DATA SUPPLIED.
..........
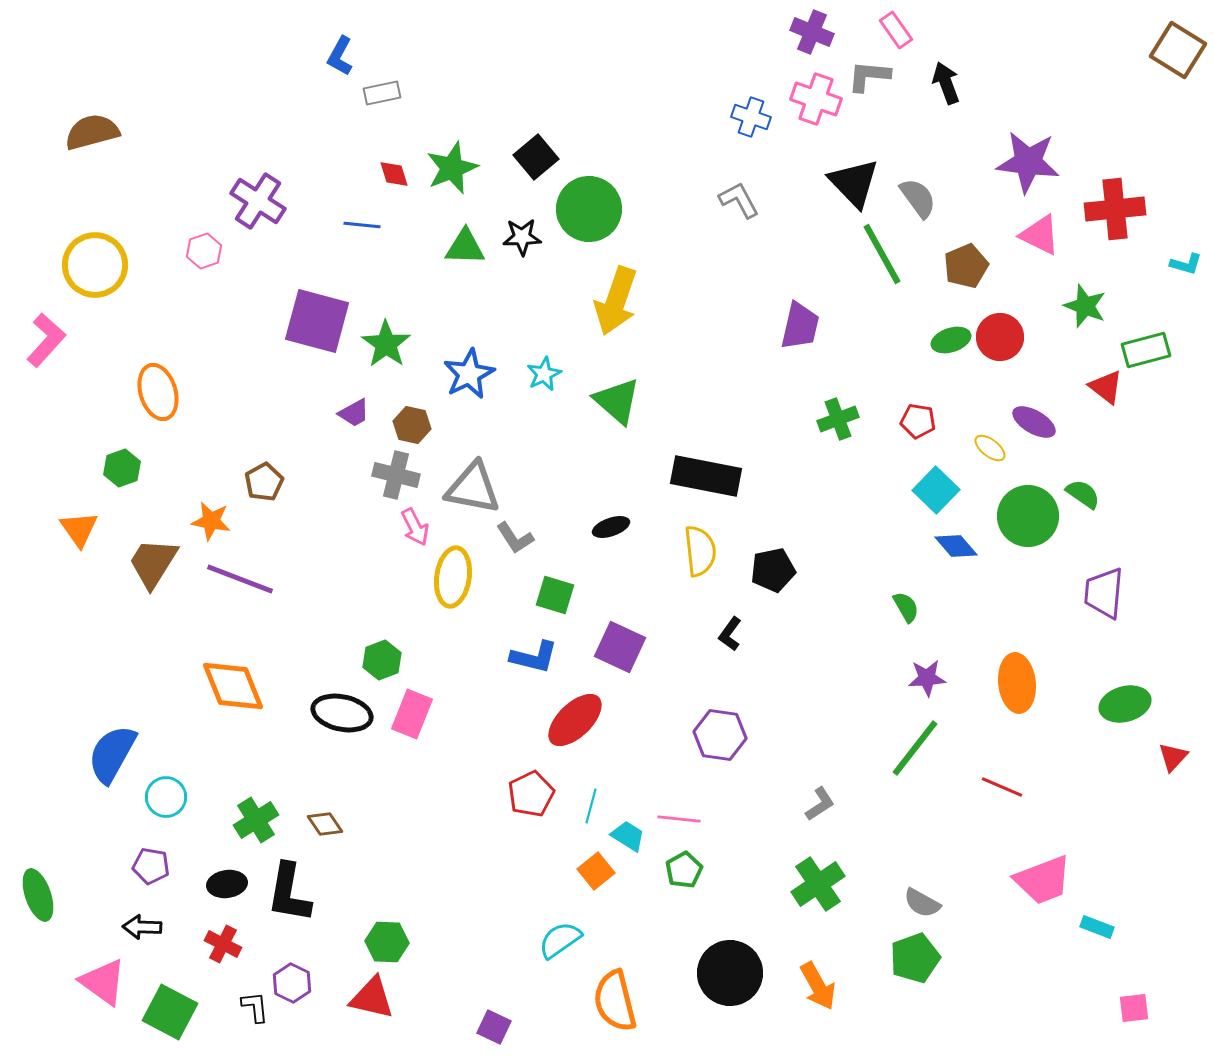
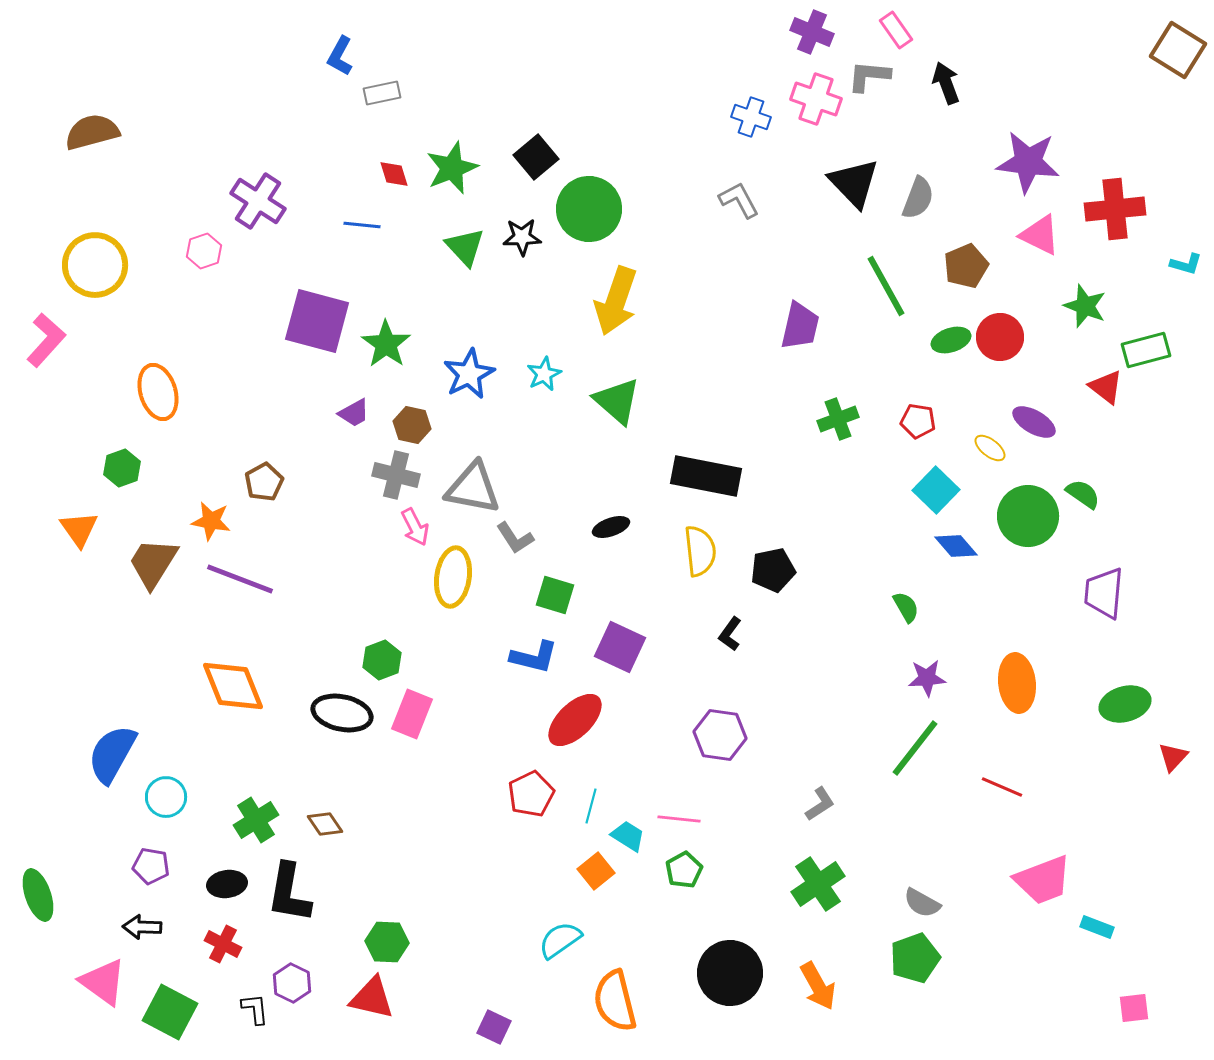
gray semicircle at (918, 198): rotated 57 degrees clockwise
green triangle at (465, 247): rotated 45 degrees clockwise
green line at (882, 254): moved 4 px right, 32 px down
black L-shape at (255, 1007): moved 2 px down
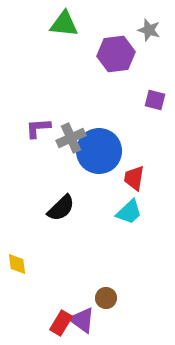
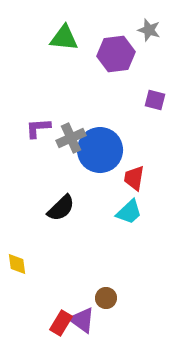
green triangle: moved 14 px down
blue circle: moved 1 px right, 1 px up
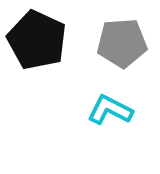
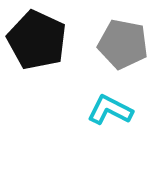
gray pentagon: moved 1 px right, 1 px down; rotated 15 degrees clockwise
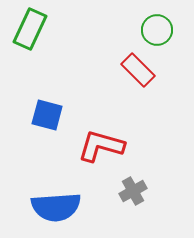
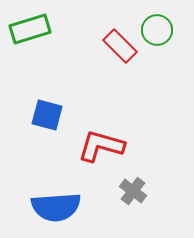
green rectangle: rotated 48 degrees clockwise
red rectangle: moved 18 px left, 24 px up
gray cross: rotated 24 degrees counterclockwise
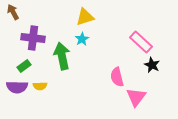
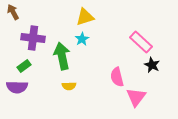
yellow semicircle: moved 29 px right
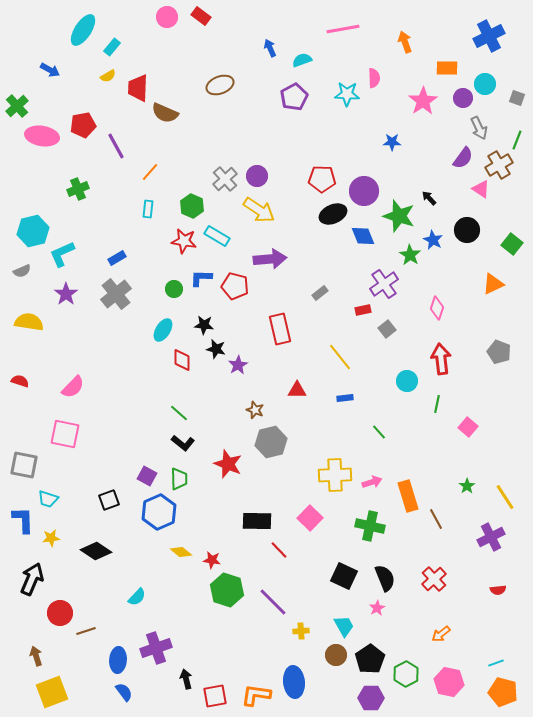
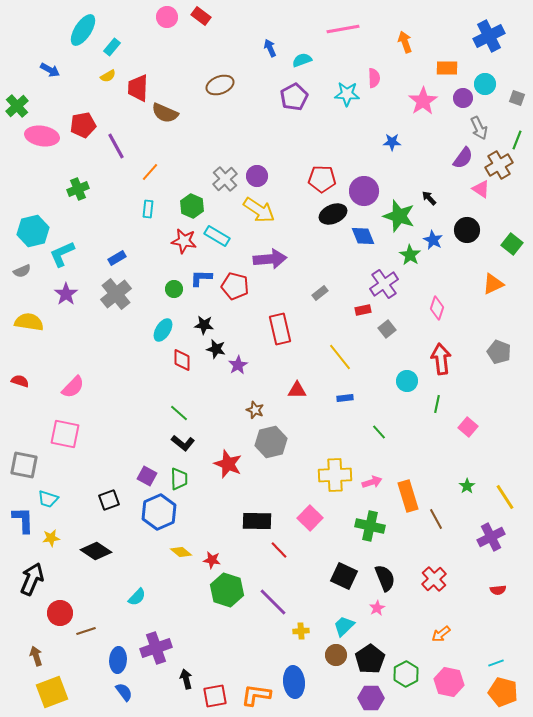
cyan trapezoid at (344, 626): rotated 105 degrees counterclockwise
..........
EXERCISE AIM.
Everything from the line with "green rectangle: rotated 48 degrees clockwise" through the end of the records above, and nothing else, is to be quoted exactly; please leave the pictures out.

SOLUTION FOR THIS EXERCISE.
green rectangle: rotated 48 degrees clockwise
red rectangle: moved 18 px left, 24 px up
gray cross: rotated 24 degrees counterclockwise
yellow semicircle: moved 29 px right
cyan trapezoid at (344, 626): rotated 105 degrees counterclockwise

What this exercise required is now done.